- [DIRECTIVE]: Please pick out each line below that contains the string "acciaccatura", treating uppercase and lowercase as different.
• • • •
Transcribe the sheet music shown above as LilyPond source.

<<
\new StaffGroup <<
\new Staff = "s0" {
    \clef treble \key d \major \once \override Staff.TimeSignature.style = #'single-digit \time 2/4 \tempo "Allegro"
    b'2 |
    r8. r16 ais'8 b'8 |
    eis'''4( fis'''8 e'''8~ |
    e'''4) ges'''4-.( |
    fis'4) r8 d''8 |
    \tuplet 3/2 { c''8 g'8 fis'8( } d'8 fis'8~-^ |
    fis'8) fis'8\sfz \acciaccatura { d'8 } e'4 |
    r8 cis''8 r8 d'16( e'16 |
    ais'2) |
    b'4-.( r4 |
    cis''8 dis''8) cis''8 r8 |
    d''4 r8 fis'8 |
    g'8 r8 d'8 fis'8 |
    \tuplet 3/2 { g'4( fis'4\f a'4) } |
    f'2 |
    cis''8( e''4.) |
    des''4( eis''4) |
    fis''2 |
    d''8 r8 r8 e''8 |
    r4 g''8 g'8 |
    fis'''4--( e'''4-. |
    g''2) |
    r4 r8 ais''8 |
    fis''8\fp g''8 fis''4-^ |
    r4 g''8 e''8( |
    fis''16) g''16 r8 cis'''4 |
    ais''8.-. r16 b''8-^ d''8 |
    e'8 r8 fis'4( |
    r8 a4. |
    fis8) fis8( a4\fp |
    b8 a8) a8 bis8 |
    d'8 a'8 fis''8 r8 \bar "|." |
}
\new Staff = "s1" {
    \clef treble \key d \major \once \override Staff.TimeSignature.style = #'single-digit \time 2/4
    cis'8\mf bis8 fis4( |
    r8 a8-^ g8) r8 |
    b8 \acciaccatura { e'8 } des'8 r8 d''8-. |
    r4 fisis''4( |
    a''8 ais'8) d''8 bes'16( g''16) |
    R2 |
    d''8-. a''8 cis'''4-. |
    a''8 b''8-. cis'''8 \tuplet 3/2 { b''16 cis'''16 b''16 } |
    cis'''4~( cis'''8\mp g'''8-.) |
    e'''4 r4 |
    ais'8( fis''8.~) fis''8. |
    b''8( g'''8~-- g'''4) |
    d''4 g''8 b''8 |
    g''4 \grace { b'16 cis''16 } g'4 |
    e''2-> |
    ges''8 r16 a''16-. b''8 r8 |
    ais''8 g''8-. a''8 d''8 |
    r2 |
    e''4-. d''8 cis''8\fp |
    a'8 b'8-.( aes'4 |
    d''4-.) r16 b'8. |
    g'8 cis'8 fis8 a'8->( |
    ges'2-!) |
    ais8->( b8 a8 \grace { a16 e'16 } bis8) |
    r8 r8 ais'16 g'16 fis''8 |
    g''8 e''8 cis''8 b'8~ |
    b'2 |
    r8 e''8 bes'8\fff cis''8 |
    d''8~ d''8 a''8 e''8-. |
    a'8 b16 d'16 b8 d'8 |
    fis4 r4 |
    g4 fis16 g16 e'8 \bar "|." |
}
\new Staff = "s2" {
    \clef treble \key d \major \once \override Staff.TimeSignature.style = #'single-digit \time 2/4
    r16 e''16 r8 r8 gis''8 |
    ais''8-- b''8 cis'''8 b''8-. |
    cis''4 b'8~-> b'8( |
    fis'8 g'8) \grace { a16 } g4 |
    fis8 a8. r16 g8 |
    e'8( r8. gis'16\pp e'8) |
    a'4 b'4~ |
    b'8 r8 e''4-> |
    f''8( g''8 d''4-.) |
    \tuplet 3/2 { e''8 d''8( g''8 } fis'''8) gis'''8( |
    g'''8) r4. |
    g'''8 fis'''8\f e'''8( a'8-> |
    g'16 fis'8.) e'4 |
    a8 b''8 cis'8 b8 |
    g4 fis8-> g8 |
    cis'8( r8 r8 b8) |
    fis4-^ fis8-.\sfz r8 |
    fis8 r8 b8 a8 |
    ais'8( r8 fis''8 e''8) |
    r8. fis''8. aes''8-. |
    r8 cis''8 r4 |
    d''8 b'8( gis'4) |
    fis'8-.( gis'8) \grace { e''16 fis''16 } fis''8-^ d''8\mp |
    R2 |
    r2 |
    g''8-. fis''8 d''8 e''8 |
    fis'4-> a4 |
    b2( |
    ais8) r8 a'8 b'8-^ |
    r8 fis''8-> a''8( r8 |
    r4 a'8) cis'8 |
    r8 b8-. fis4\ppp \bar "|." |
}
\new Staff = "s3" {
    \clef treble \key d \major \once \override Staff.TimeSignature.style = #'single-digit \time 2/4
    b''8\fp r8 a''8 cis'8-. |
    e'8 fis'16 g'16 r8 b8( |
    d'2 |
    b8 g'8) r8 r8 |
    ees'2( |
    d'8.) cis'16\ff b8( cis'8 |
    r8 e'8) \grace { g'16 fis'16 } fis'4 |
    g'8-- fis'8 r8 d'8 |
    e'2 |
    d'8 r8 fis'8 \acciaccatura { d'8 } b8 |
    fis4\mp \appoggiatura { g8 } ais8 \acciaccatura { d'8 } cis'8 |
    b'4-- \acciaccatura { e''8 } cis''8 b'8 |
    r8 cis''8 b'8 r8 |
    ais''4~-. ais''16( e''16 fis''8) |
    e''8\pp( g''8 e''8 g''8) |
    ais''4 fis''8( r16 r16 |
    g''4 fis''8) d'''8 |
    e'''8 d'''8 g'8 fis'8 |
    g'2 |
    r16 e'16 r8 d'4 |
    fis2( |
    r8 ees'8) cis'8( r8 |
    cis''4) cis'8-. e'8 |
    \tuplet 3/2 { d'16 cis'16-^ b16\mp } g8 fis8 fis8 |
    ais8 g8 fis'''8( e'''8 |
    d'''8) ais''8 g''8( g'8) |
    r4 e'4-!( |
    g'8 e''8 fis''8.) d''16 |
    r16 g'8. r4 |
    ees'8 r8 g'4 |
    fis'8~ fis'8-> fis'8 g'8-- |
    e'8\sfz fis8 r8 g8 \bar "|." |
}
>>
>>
• • • •
- [RESPONSE FOR THIS EXERCISE]:
    fis'8) fis'8\sfz \acciaccatura { d'8 } e'4 |
    b8 \acciaccatura { e'8 } des'8 r8 d''8-. |
    d'8 r8 fis'8 \acciaccatura { d'8 } b8 |
    fis4\mp \appoggiatura { g8 } ais8 \acciaccatura { d'8 } cis'8 |
    b'4-- \acciaccatura { e''8 } cis''8 b'8 |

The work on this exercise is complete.